### Information provided
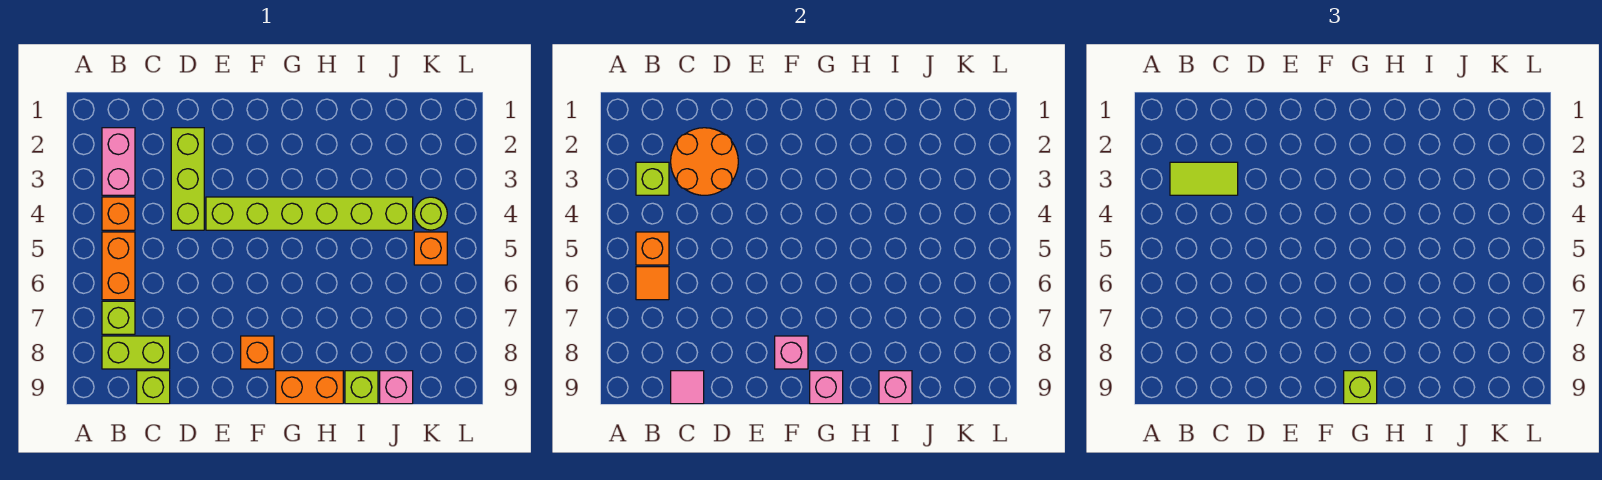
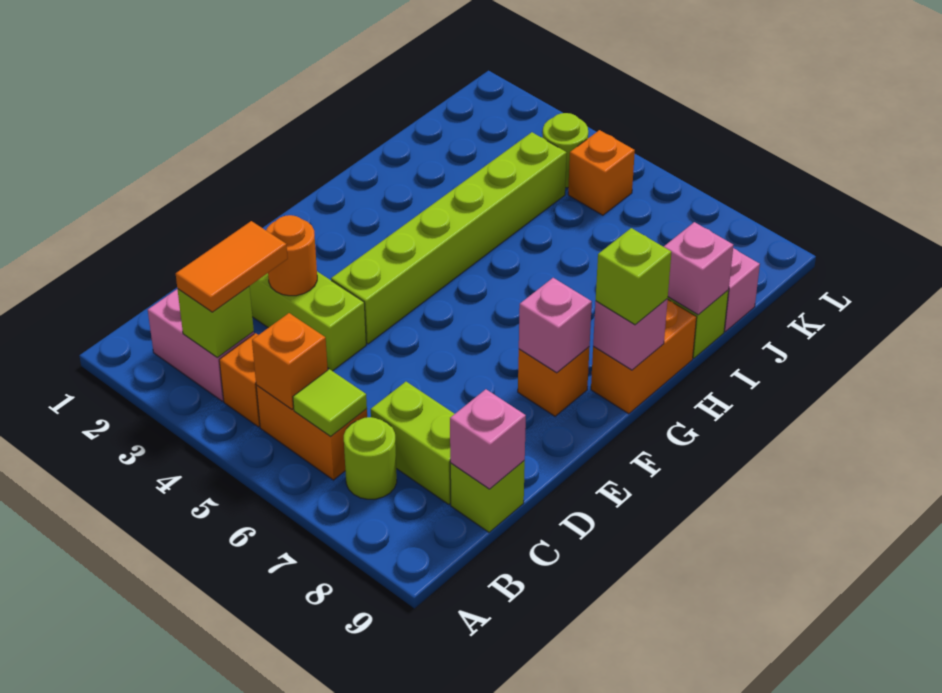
lime tile B3:C3 level 3 -> orange tile B3:C3 level 3
orange tile B6 level 2 -> lime tile B6 level 2
lime brick B7 level 1 -> lime round brick B7 level 1
lime brick B8:C8 level 1 -> lime brick C7:C8 level 1
orange round brick C2:D3 level 2 -> orange round brick D3 level 2
pink tile C9 level 2 -> pink brick C9 level 2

### Work request
Find every line in the entries that includes the word "orange", then state how many there are and nothing else.

### Response area
3